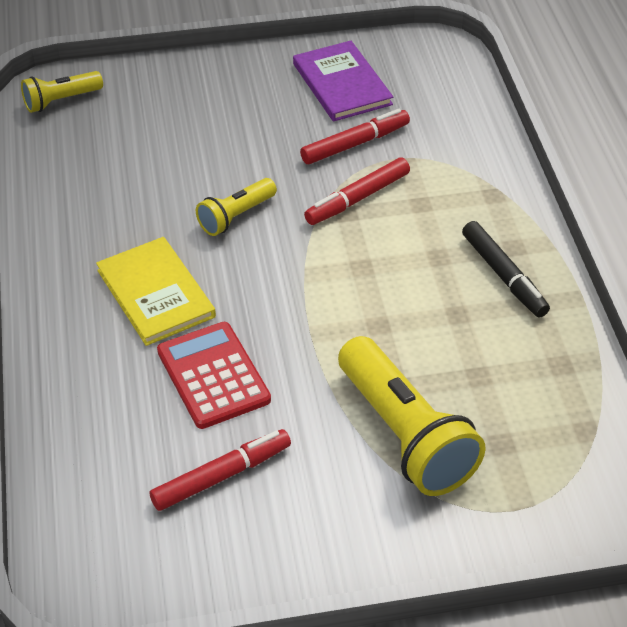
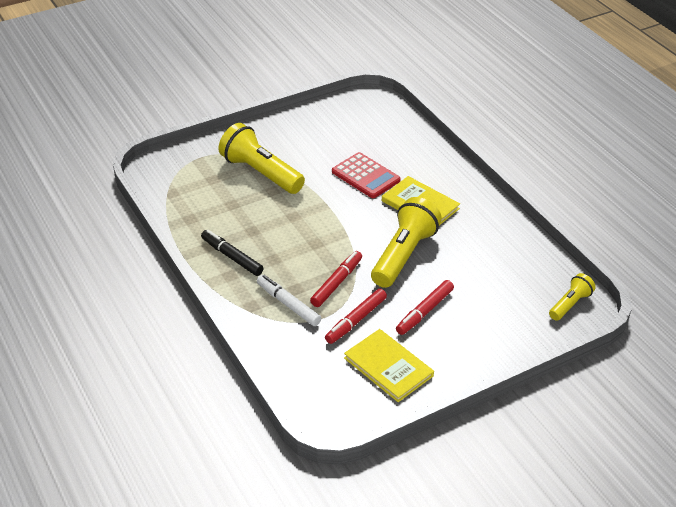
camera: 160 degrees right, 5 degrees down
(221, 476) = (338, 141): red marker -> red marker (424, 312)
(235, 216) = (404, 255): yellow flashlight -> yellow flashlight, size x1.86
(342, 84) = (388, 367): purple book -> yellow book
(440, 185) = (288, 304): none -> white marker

...

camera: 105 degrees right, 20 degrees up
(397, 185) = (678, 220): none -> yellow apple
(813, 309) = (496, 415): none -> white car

--

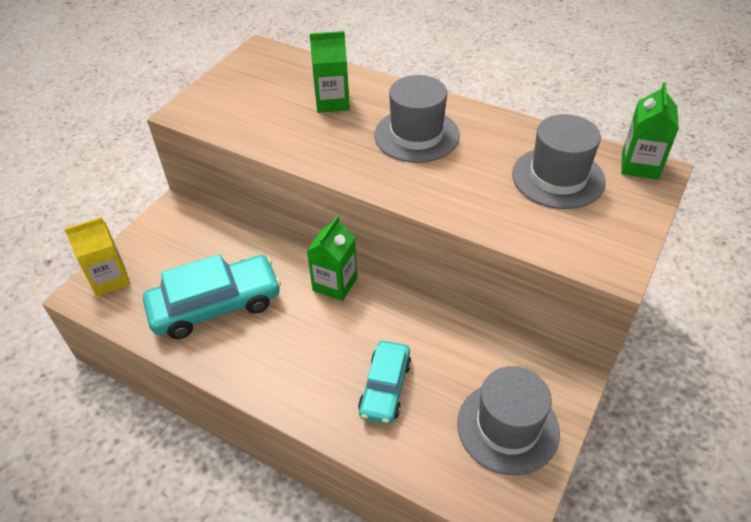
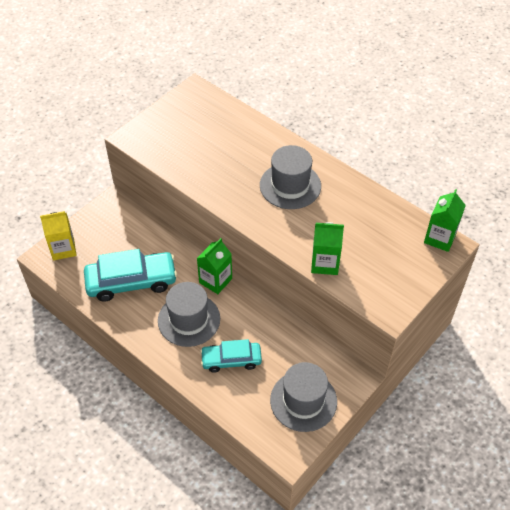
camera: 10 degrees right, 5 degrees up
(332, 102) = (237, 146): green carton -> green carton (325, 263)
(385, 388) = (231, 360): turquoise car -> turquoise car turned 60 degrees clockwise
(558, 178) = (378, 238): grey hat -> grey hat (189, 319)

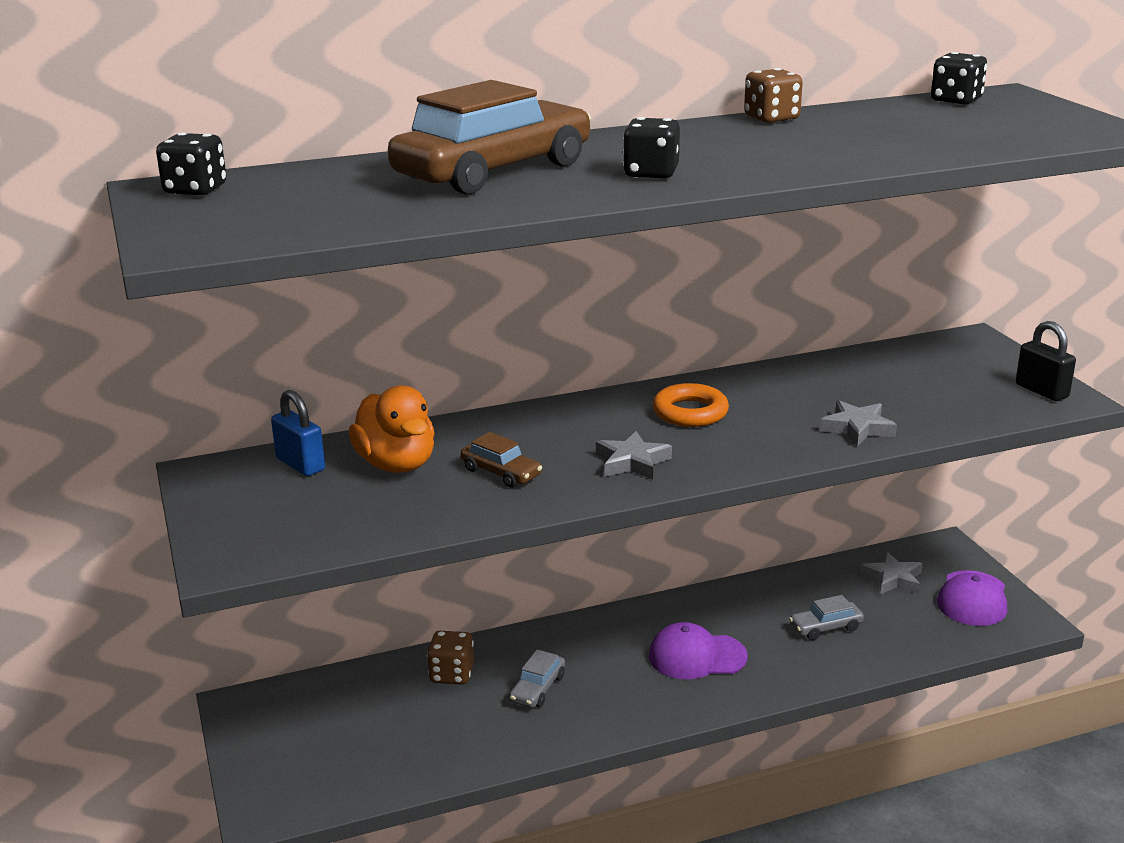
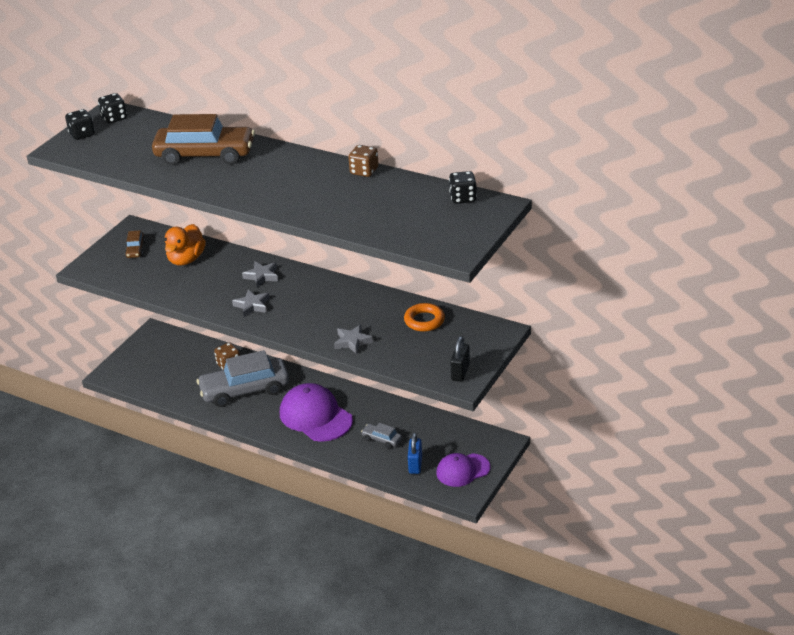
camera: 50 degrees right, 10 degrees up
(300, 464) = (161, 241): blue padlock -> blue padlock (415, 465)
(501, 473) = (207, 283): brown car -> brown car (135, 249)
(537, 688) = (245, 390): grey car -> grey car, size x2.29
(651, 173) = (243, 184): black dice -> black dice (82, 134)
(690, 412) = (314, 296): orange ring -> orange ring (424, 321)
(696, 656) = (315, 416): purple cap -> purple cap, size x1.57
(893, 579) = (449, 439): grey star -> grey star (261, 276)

WORK TO COMPLETE: Of the entries above, transcribe exactly those lines that fall between the line containing "camera: 160 degrees right, 5 degrees down" and the line containing "(440, 185) = (288, 304): none -> white marker", together with those two lines.

YOUR SOLUTION:
camera: 160 degrees right, 5 degrees down
(221, 476) = (338, 141): red marker -> red marker (424, 312)
(235, 216) = (404, 255): yellow flashlight -> yellow flashlight, size x1.86
(342, 84) = (388, 367): purple book -> yellow book
(440, 185) = (288, 304): none -> white marker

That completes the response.